**Exercise details**
Using the data below, copy every line that contains the word "brown".

**Material shown**
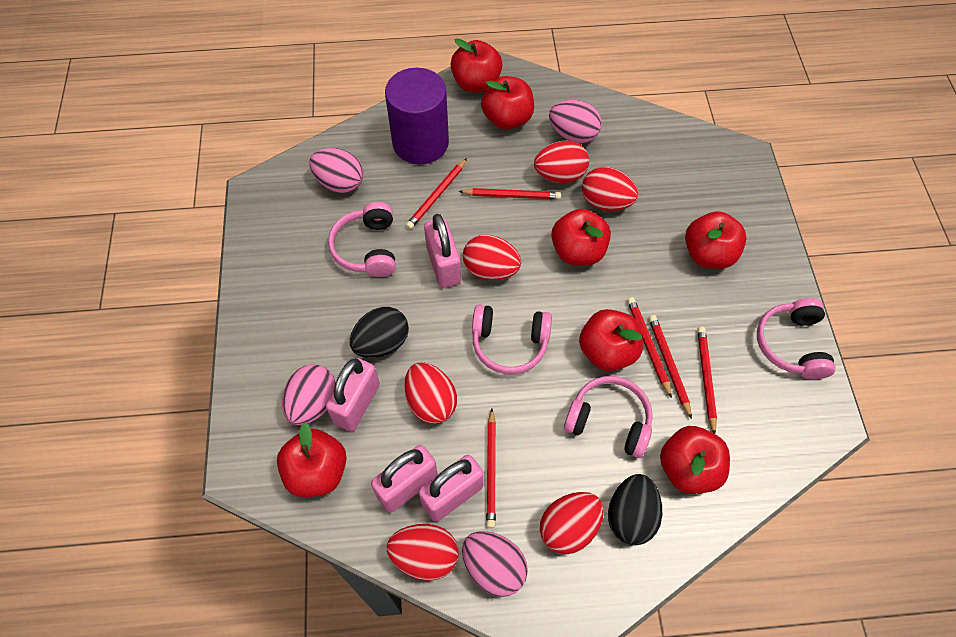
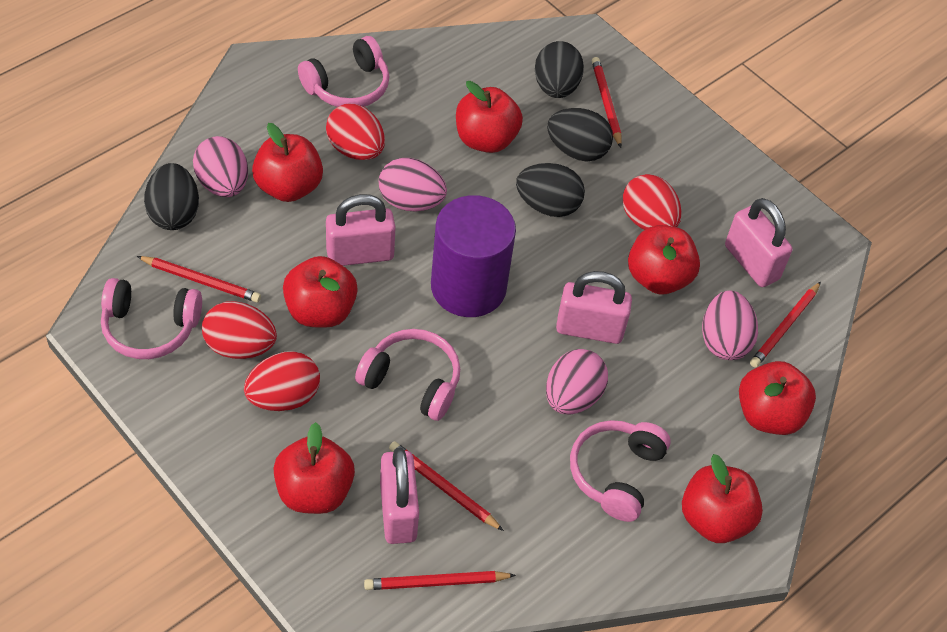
black egg: 2 -> 4
red egg: 6 -> 4
red pencil: 6 -> 5

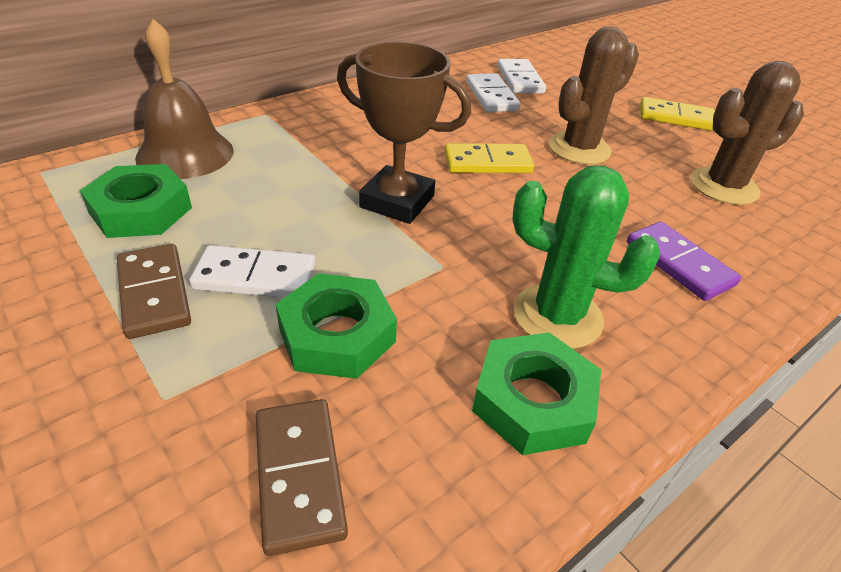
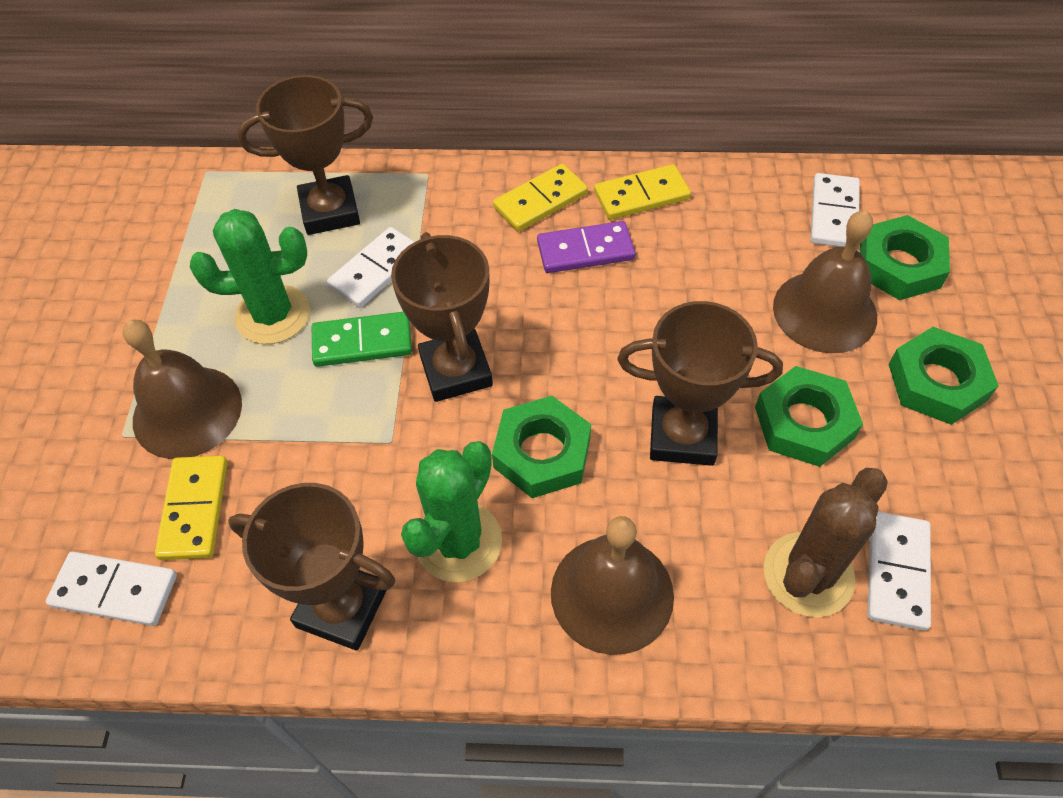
brown bell: 1 -> 3
brown cactus: 2 -> 1
brown domino: 2 -> 0
brown trophy: 1 -> 4
green cactus: 1 -> 2
green domino: 0 -> 1
green nut: 3 -> 4
white domino: 3 -> 4
yellow domino: 2 -> 3

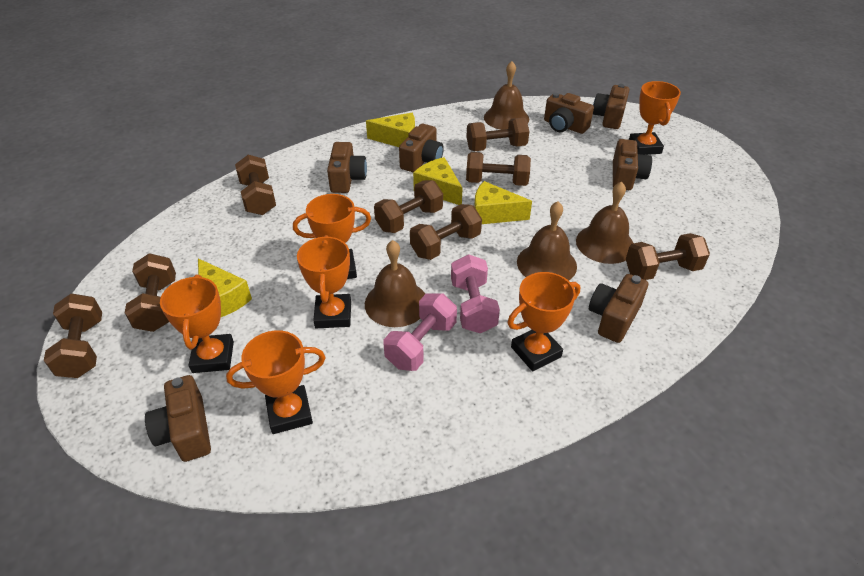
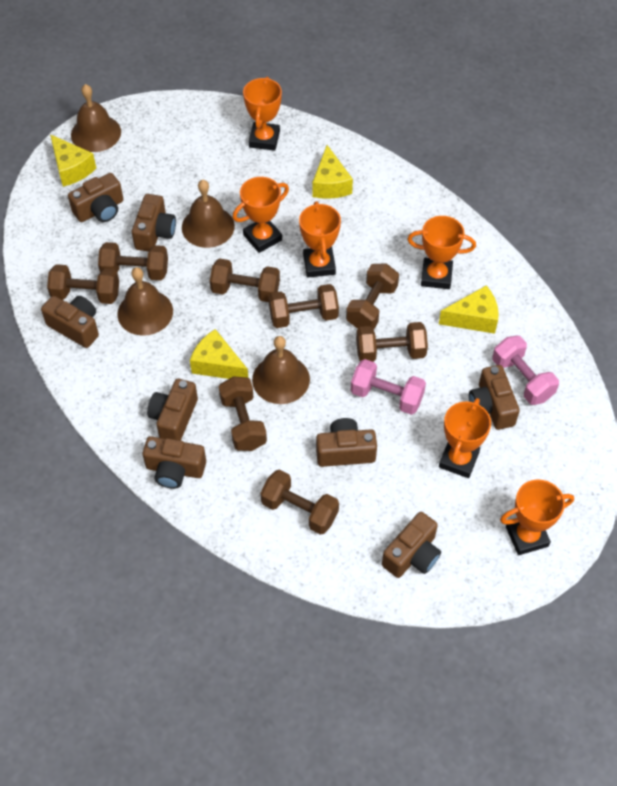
brown camera: 7 -> 8

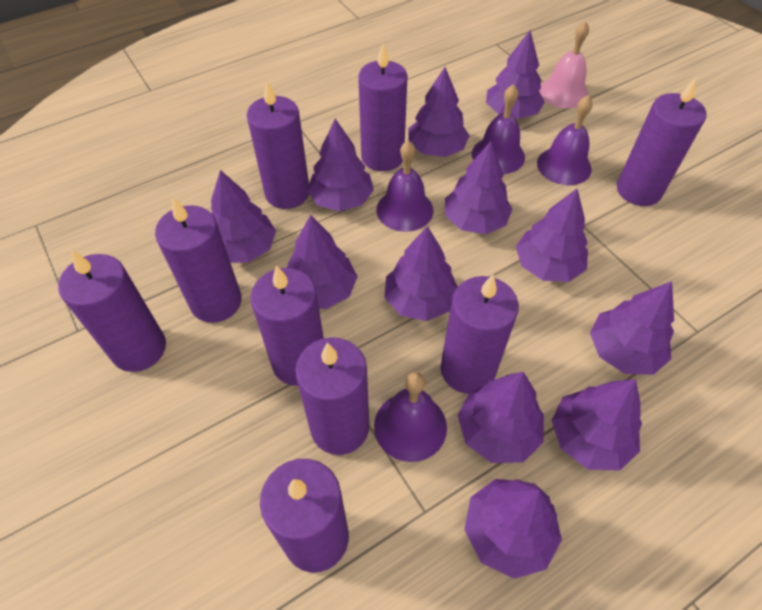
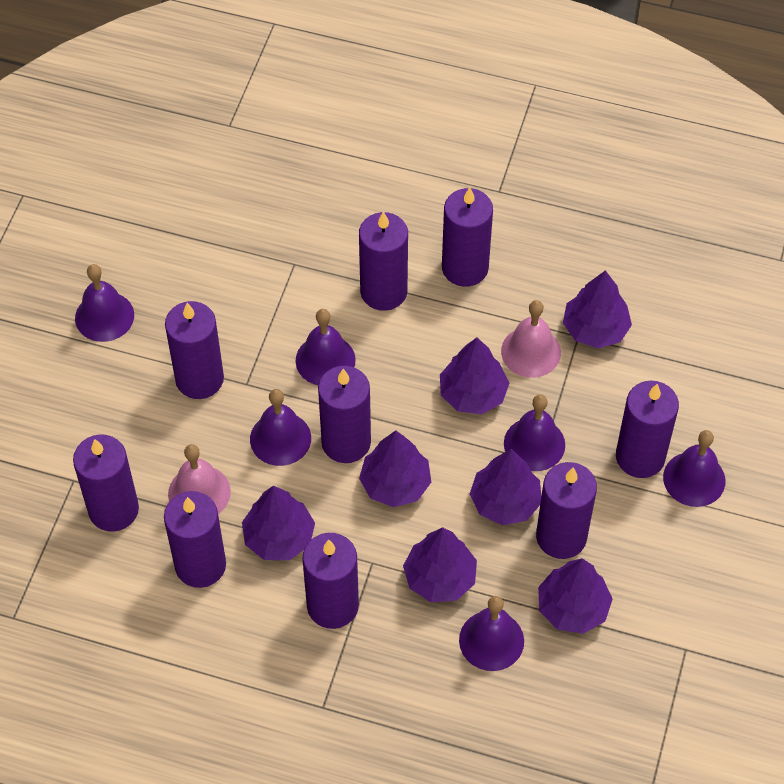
pink bell: 1 -> 2
purple bell: 4 -> 6
purple tree: 12 -> 7

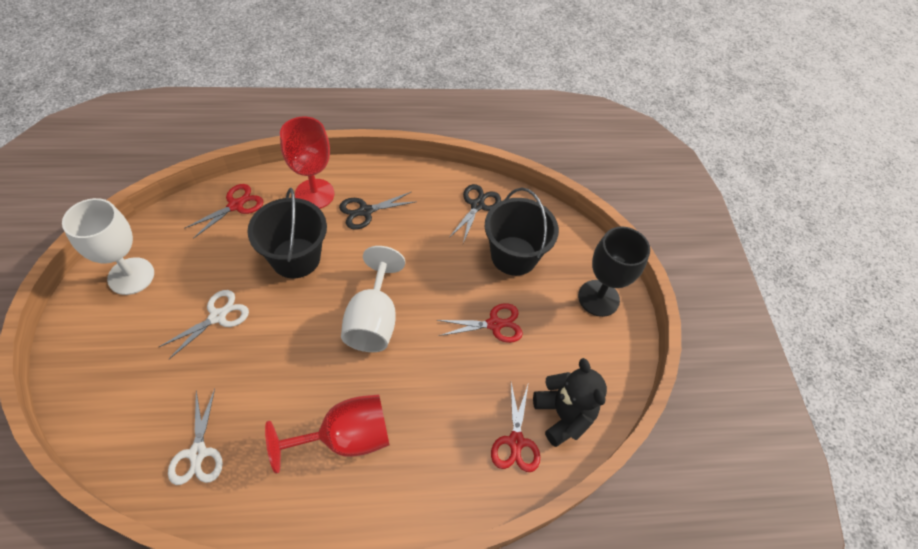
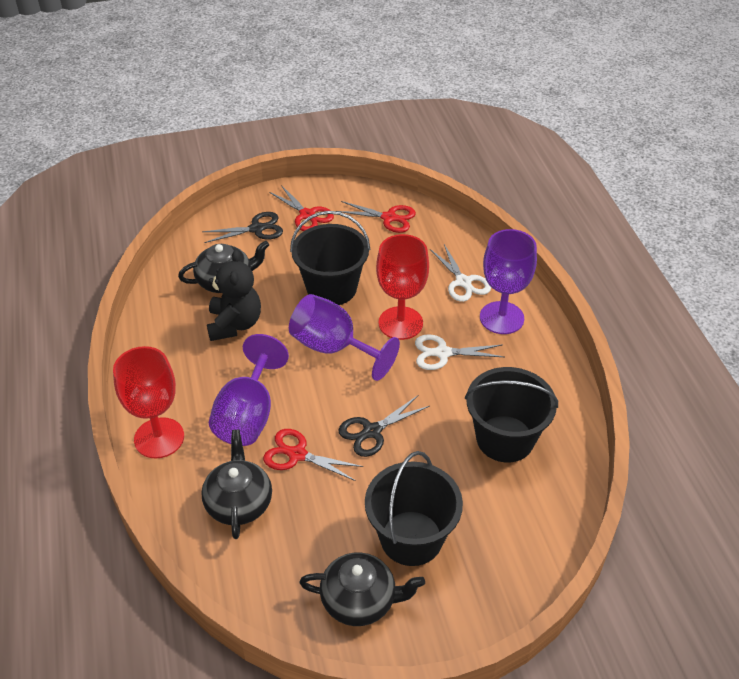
black bucket: 2 -> 3
black goblet: 1 -> 0
black teapot: 0 -> 3
purple goblet: 0 -> 3
white goblet: 2 -> 0

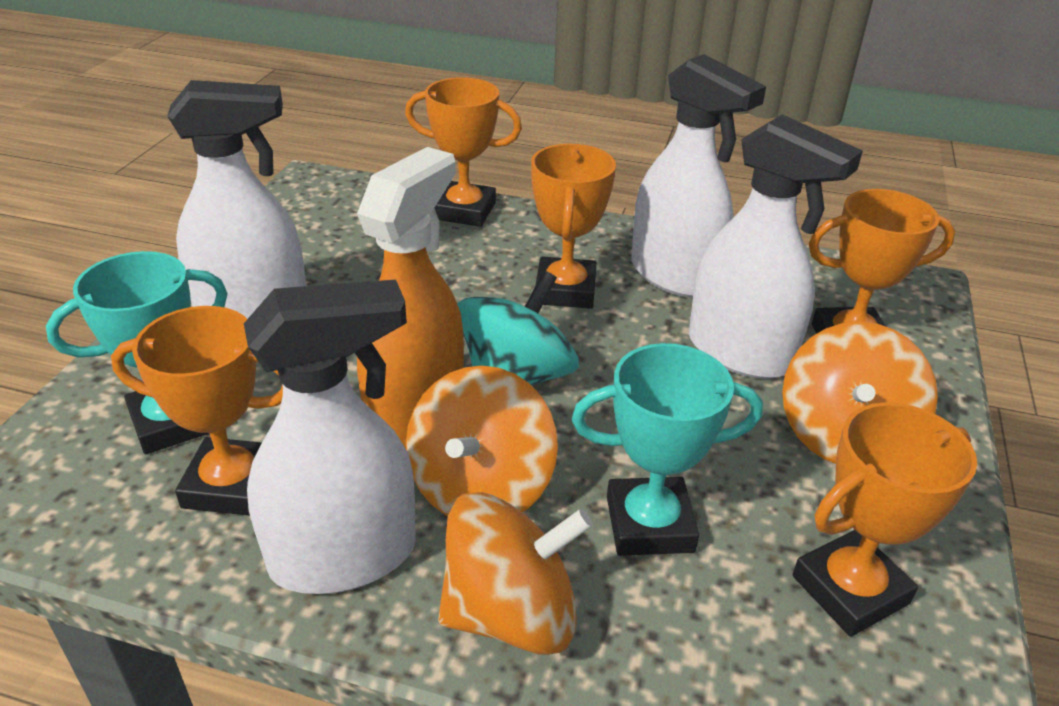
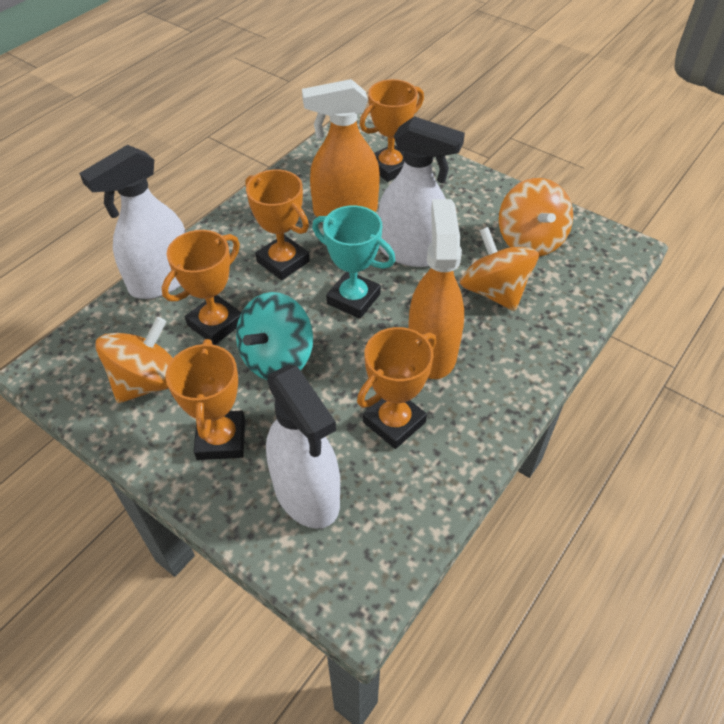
orange spray bottle: 1 -> 2
turquoise trophy: 2 -> 1
white spray bottle: 4 -> 3

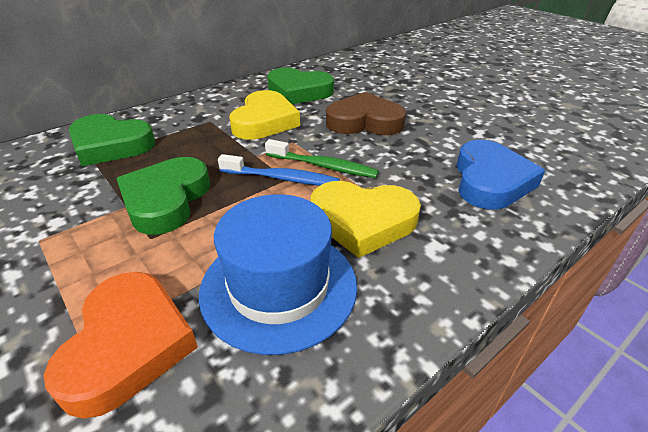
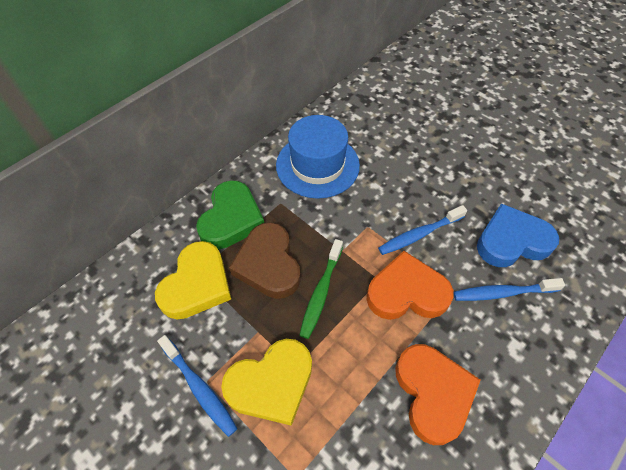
blue toothbrush: 1 -> 3
green heart: 3 -> 1
orange heart: 1 -> 2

**Response to this exercise**
brown bell: 1 -> 3
brown cactus: 2 -> 1
brown domino: 2 -> 0
brown trophy: 1 -> 4
brown camera: 7 -> 8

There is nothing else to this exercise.